» Task requirements: The response must reproduce exactly every line of the material below holding the word "azul".
BEGIN Data shown
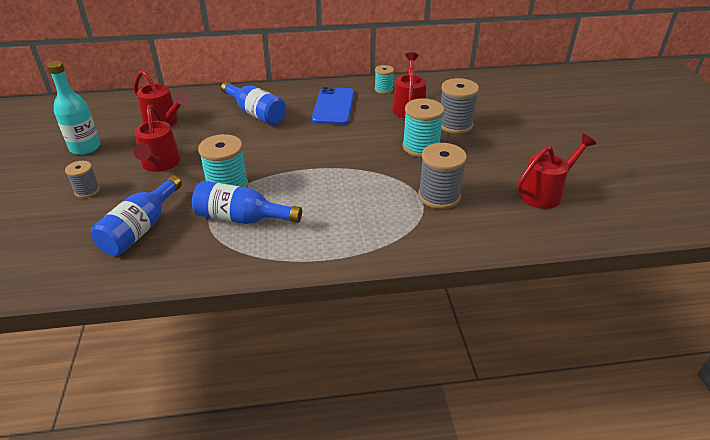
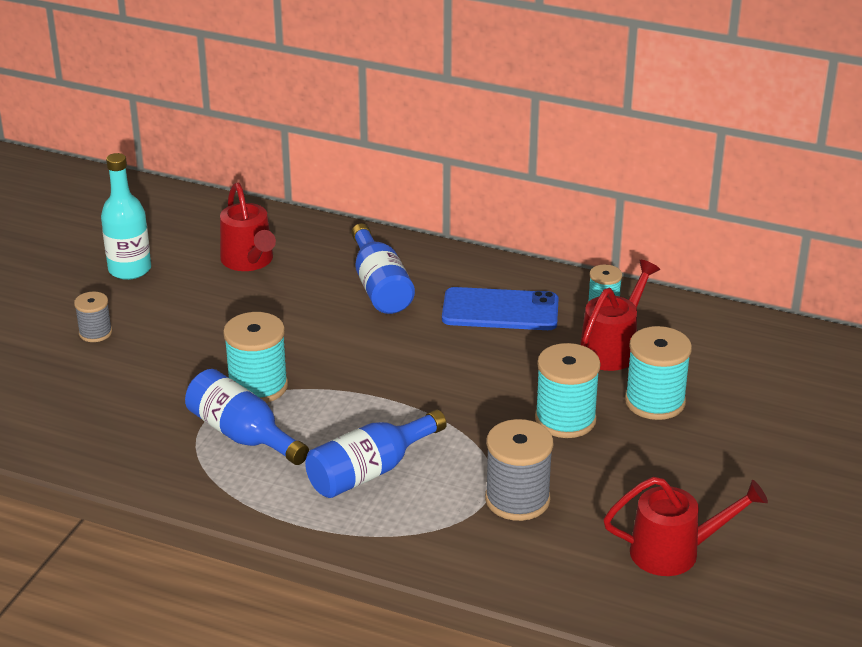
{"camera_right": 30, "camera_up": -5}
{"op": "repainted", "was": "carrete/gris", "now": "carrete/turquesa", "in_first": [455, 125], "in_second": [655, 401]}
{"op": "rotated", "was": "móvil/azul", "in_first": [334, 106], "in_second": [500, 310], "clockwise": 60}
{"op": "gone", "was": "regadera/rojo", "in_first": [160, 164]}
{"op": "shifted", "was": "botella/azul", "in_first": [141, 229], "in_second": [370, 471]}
END Data shown
» Expected answer:
{"op": "rotated", "was": "móvil/azul", "in_first": [334, 106], "in_second": [500, 310], "clockwise": 60}
{"op": "shifted", "was": "botella/azul", "in_first": [141, 229], "in_second": [370, 471]}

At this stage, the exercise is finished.